(Instructions for the task)
Gather every line of the entries that includes the word "none".

Edit tracking data:
══════
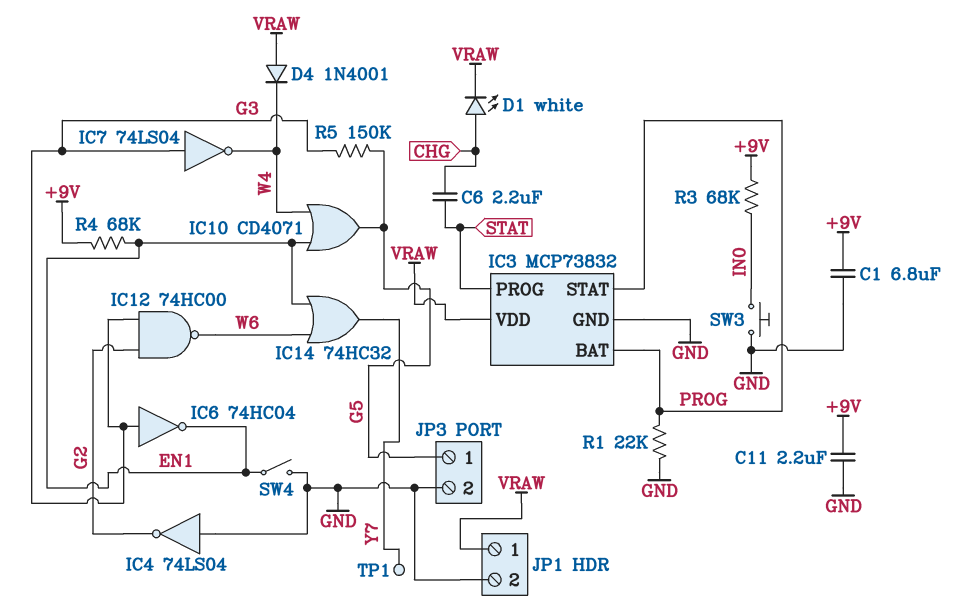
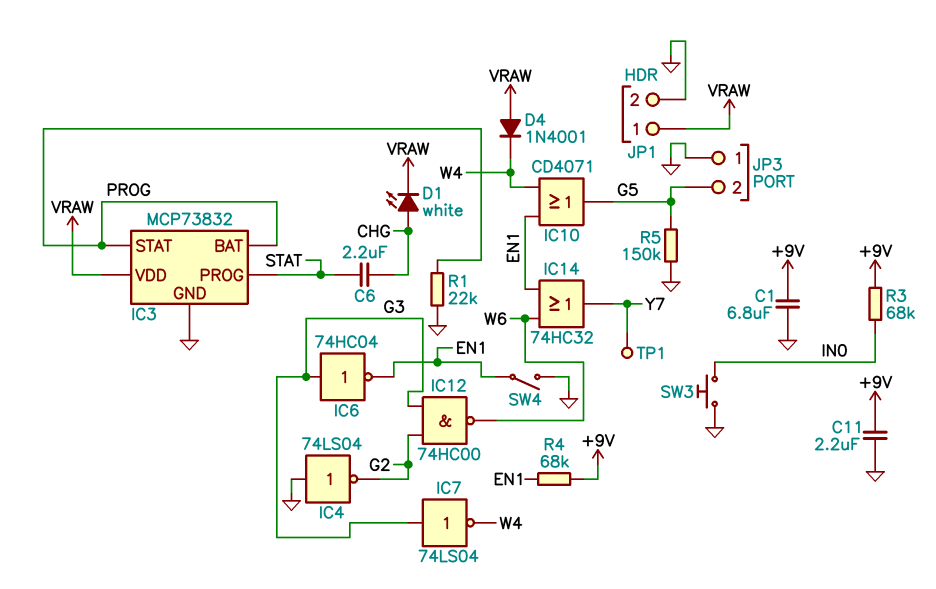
JP3 pin 1: G5 -> GND
JP3 pin 2: GND -> G5
R5: 150k (G3, G5) -> 150k (G5, GND)

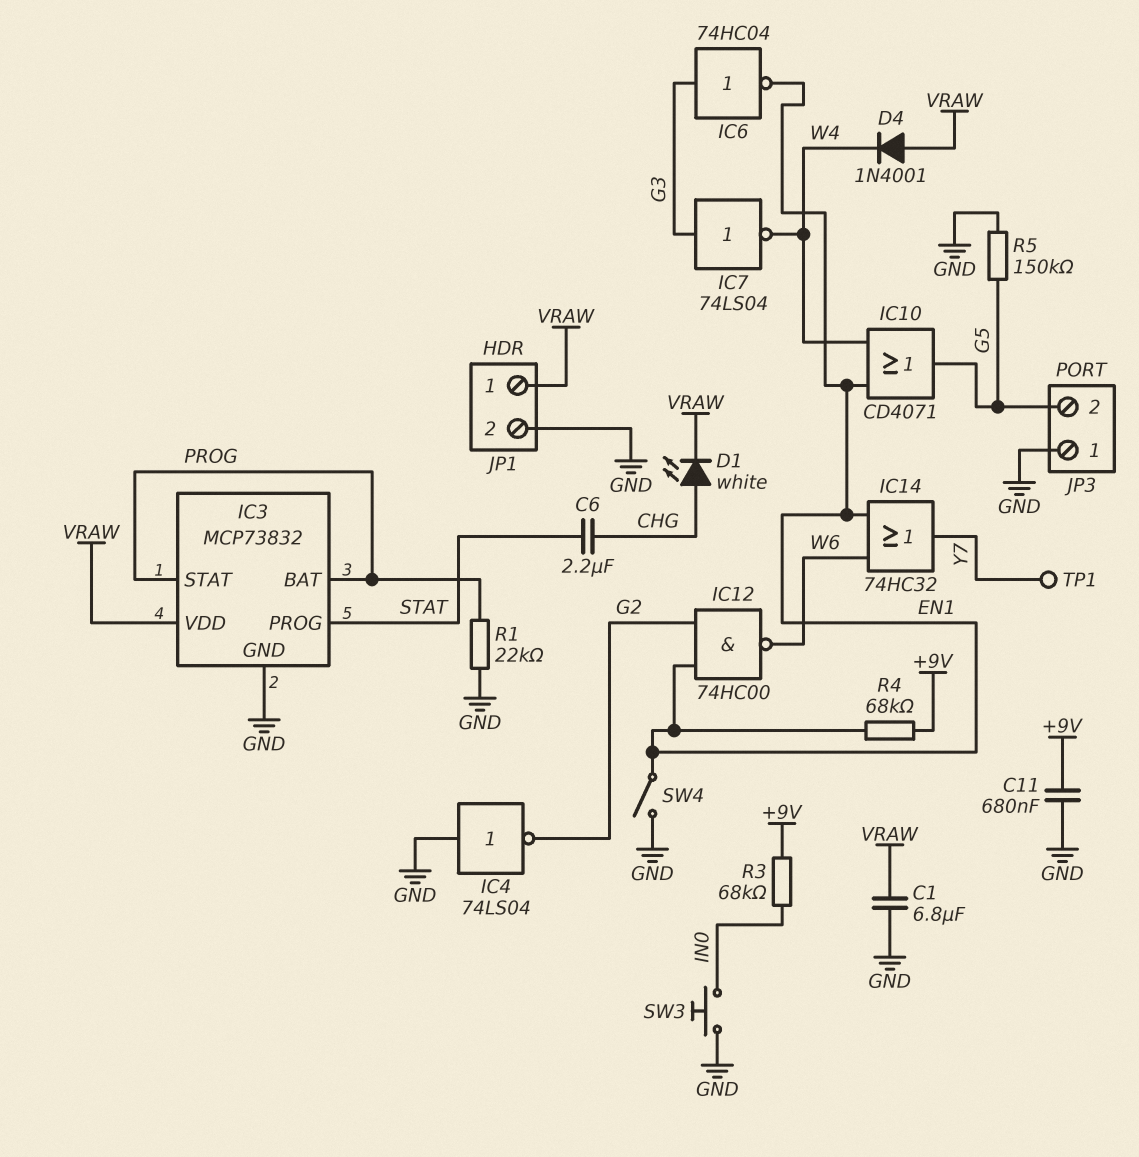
C1: 6.8uF (+9V, GND) -> 6.8uF (GND, VRAW)
C11: 2.2uF (+9V, GND) -> 680nF (+9V, GND)
IC12: NAND 74HC00 (in G2, in G3, out W6) -> NAND 74HC00 (in EN1, in G2, out W6)

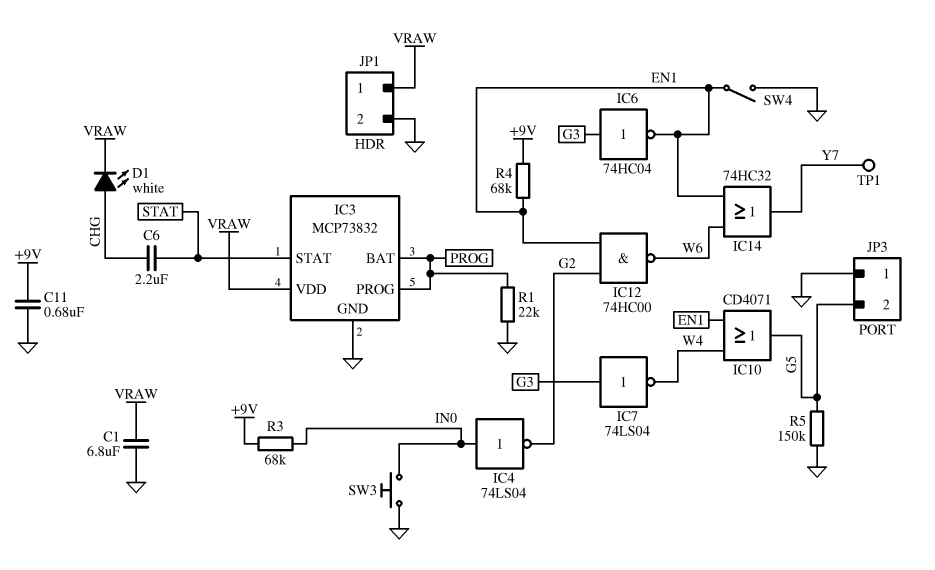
D4: diode 1N4001 (A VRAW, K W4) -> none
IC3 pin PROG: STAT -> PROG
IC3 pin STAT: PROG -> STAT
IC4: NOT 74LS04 (in GND, out G2) -> NOT 74LS04 (in IN0, out G2)

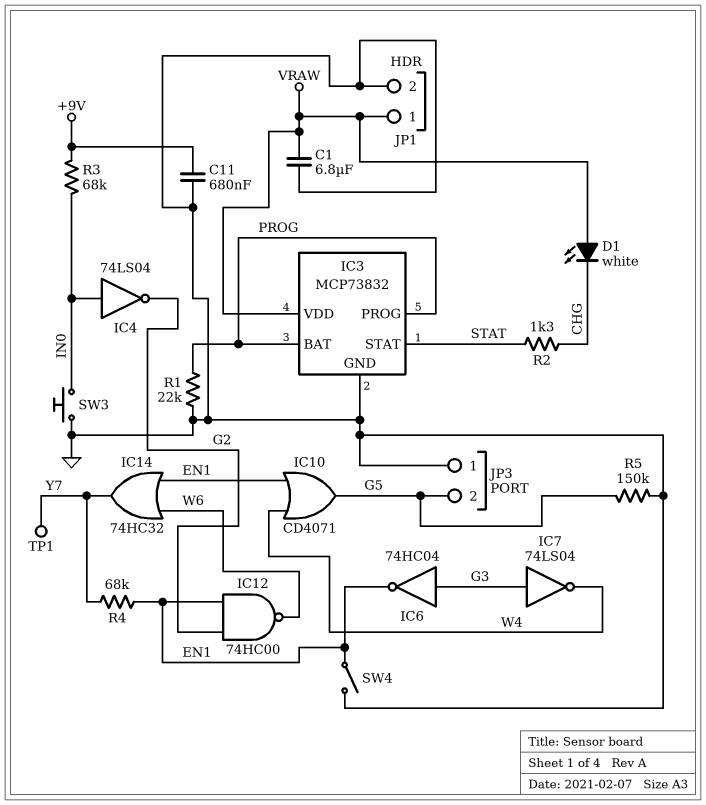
C6: 2.2uF (CHG, STAT) -> none
D1: LED white (A CHG, K VRAW) -> LED white (A VRAW, K CHG)
R2: none -> 1.3k (CHG, STAT)
R4: 68k (+9V, EN1) -> 68k (EN1, Y7)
══════
(Problem solution)
D4: diode 1N4001 (A VRAW, K W4) -> none
C6: 2.2uF (CHG, STAT) -> none
R2: none -> 1.3k (CHG, STAT)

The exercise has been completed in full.